* [Required work]:
Copy the records below word for word. Stop after the line that contains "old: solid cone/leaf-green".

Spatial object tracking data
----------

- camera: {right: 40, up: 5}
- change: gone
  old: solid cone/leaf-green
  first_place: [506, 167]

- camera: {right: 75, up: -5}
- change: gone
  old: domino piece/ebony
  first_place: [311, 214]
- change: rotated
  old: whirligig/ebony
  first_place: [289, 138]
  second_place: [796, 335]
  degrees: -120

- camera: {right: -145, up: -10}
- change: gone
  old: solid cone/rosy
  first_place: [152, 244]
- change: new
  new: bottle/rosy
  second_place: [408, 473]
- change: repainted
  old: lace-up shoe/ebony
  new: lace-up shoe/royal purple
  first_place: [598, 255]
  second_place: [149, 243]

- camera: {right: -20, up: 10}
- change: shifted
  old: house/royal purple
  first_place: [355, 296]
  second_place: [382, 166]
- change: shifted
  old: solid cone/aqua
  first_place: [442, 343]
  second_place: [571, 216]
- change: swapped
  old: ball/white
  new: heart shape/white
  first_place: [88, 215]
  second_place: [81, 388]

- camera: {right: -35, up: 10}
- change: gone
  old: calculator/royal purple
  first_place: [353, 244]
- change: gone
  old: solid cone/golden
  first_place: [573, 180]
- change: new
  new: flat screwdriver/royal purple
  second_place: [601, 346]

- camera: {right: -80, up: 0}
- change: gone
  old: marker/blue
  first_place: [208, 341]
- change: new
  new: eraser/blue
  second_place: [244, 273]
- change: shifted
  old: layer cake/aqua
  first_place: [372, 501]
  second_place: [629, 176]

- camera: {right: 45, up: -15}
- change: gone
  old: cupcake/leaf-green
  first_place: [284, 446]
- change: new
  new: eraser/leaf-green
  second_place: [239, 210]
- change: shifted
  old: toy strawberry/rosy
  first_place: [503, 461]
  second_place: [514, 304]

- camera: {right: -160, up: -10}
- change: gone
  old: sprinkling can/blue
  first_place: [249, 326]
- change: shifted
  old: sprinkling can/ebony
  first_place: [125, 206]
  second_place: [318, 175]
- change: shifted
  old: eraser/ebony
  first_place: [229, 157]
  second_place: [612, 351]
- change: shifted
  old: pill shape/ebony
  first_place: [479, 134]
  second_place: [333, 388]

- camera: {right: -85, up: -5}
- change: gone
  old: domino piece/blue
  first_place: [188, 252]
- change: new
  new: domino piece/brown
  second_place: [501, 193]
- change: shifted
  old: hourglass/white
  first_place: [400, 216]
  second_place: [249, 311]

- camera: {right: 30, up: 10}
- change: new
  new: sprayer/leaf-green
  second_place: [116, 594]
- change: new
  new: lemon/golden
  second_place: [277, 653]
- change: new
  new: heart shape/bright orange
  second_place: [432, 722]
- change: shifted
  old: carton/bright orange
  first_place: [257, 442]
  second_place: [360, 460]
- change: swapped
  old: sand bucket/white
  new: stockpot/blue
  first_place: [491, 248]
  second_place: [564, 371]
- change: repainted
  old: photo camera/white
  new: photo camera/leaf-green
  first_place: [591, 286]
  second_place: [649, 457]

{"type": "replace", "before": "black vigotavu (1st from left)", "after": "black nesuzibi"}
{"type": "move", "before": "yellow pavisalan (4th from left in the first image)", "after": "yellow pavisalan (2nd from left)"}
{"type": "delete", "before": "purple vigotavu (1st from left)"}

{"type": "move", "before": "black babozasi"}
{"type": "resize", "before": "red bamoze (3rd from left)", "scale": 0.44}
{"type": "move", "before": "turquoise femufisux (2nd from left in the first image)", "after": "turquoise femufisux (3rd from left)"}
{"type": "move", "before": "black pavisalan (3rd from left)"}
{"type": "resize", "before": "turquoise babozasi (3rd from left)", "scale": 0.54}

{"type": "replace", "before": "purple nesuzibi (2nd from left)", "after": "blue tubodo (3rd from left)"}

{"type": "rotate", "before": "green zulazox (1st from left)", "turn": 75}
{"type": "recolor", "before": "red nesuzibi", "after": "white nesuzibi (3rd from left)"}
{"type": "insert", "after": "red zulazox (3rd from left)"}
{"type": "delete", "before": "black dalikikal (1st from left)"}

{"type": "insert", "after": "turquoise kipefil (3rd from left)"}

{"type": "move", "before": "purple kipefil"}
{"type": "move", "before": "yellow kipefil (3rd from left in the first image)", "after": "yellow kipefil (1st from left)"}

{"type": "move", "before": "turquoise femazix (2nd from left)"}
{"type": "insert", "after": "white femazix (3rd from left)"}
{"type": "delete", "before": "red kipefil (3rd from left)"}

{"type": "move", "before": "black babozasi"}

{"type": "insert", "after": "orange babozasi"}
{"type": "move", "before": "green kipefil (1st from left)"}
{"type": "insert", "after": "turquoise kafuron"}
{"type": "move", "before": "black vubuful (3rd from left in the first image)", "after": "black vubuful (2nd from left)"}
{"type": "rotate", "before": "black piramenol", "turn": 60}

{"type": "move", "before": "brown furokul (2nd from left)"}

----------

* [Expected answer]:
- camera: {right: 40, up: 5}
- change: gone
  old: solid cone/leaf-green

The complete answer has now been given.